[Recorded data]
::::

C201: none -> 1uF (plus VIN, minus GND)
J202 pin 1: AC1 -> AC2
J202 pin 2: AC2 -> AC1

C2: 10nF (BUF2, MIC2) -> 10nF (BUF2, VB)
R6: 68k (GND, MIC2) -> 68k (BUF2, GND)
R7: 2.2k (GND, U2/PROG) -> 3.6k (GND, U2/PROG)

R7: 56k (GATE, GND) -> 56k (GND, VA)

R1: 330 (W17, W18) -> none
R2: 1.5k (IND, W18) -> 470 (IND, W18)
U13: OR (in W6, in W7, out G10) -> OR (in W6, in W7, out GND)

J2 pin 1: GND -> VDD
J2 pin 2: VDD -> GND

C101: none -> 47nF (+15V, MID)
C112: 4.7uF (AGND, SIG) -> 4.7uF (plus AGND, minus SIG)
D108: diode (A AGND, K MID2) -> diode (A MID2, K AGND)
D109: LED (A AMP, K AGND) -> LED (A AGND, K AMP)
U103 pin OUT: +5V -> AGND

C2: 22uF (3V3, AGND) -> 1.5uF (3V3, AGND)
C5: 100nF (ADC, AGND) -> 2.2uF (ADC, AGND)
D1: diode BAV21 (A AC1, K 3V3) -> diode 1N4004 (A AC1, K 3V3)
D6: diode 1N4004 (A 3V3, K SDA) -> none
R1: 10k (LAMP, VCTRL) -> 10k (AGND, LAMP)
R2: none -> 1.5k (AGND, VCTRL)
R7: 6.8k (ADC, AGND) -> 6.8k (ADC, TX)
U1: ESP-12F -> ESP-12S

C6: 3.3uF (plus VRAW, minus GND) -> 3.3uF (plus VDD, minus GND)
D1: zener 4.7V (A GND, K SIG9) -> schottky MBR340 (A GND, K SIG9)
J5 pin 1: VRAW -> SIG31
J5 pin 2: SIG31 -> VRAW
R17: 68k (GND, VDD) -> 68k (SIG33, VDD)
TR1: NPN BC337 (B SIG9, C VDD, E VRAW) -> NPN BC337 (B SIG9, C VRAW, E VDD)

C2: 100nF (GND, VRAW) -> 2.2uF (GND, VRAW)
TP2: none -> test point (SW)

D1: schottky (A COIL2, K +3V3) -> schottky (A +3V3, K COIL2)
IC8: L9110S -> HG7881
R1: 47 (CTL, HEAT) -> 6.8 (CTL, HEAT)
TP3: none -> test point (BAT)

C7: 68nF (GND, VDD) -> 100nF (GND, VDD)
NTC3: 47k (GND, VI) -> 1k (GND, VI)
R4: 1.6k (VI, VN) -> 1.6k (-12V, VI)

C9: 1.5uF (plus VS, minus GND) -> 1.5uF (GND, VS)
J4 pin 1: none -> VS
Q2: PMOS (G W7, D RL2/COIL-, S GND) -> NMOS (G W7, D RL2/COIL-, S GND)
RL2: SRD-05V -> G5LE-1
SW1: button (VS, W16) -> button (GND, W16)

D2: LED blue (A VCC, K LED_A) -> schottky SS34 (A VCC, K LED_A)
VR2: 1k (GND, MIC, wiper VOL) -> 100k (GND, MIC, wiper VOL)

::::

*Assignment*. Every line above from the line with "C112: 4.7uF (AGND, SIG)" to the line with "TP2: none -> test point (SW)", inclusive, must be returned exactly; no other line belongs in the reply.

*Answer area*.
C112: 4.7uF (AGND, SIG) -> 4.7uF (plus AGND, minus SIG)
D108: diode (A AGND, K MID2) -> diode (A MID2, K AGND)
D109: LED (A AMP, K AGND) -> LED (A AGND, K AMP)
U103 pin OUT: +5V -> AGND

C2: 22uF (3V3, AGND) -> 1.5uF (3V3, AGND)
C5: 100nF (ADC, AGND) -> 2.2uF (ADC, AGND)
D1: diode BAV21 (A AC1, K 3V3) -> diode 1N4004 (A AC1, K 3V3)
D6: diode 1N4004 (A 3V3, K SDA) -> none
R1: 10k (LAMP, VCTRL) -> 10k (AGND, LAMP)
R2: none -> 1.5k (AGND, VCTRL)
R7: 6.8k (ADC, AGND) -> 6.8k (ADC, TX)
U1: ESP-12F -> ESP-12S

C6: 3.3uF (plus VRAW, minus GND) -> 3.3uF (plus VDD, minus GND)
D1: zener 4.7V (A GND, K SIG9) -> schottky MBR340 (A GND, K SIG9)
J5 pin 1: VRAW -> SIG31
J5 pin 2: SIG31 -> VRAW
R17: 68k (GND, VDD) -> 68k (SIG33, VDD)
TR1: NPN BC337 (B SIG9, C VDD, E VRAW) -> NPN BC337 (B SIG9, C VRAW, E VDD)

C2: 100nF (GND, VRAW) -> 2.2uF (GND, VRAW)
TP2: none -> test point (SW)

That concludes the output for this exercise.